● **Your goal**: Retype exactly the stretch of lines that begins at the line containing "R205: 100k (SCL, SDA) -> 100k (SCL, VA)" and ends at the last line of the data, with no other lines.

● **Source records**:
BEGIN
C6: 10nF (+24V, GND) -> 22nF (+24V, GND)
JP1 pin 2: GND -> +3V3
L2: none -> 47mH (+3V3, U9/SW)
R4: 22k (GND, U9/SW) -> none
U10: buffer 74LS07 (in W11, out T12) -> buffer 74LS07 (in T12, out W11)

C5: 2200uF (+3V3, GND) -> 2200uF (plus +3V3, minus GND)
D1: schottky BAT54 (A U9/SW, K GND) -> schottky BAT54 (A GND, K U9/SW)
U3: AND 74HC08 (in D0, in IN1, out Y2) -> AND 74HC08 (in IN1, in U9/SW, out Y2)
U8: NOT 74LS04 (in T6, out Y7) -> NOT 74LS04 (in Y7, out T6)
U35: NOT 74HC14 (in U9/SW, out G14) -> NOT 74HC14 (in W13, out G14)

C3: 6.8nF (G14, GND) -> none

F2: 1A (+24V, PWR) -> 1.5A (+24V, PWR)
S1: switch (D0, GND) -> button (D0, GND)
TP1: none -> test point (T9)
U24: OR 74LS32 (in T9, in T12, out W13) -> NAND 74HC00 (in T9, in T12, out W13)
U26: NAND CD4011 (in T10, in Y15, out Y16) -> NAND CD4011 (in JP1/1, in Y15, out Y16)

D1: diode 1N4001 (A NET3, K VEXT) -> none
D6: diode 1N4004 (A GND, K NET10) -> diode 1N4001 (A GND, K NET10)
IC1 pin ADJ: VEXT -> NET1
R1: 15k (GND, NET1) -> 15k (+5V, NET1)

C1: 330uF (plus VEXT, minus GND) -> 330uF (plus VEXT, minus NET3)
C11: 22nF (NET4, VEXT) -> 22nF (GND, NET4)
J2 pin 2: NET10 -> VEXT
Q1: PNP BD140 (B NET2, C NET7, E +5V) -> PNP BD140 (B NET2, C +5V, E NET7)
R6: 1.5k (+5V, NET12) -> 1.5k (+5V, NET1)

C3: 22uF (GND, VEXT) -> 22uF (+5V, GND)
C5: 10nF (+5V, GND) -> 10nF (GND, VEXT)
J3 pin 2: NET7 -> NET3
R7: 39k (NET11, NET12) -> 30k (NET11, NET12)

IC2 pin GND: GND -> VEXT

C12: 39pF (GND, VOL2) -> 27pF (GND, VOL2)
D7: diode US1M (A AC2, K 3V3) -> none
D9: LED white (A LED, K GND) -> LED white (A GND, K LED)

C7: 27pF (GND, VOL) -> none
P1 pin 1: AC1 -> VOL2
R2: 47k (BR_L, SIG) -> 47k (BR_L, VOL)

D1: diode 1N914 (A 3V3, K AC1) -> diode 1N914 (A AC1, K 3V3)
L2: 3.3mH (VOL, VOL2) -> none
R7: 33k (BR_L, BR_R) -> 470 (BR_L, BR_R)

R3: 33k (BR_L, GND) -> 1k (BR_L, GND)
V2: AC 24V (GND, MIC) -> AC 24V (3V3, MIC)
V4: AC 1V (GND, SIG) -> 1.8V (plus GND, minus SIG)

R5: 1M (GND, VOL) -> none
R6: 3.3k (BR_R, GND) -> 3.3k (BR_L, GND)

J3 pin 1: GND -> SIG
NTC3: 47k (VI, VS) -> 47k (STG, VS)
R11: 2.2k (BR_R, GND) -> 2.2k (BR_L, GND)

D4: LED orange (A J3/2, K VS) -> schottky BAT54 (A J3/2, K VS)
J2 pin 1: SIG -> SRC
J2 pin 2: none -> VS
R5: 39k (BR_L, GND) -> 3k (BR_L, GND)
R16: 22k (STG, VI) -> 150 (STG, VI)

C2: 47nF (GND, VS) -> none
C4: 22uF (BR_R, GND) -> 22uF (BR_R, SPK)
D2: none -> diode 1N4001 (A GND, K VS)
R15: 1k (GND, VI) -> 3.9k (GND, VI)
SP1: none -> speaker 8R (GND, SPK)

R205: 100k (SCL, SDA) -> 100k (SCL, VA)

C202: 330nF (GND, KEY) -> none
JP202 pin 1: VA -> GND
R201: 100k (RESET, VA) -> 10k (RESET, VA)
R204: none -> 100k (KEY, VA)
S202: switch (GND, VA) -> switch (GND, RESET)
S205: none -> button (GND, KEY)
END
● **Task output**:
R205: 100k (SCL, SDA) -> 100k (SCL, VA)

C202: 330nF (GND, KEY) -> none
JP202 pin 1: VA -> GND
R201: 100k (RESET, VA) -> 10k (RESET, VA)
R204: none -> 100k (KEY, VA)
S202: switch (GND, VA) -> switch (GND, RESET)
S205: none -> button (GND, KEY)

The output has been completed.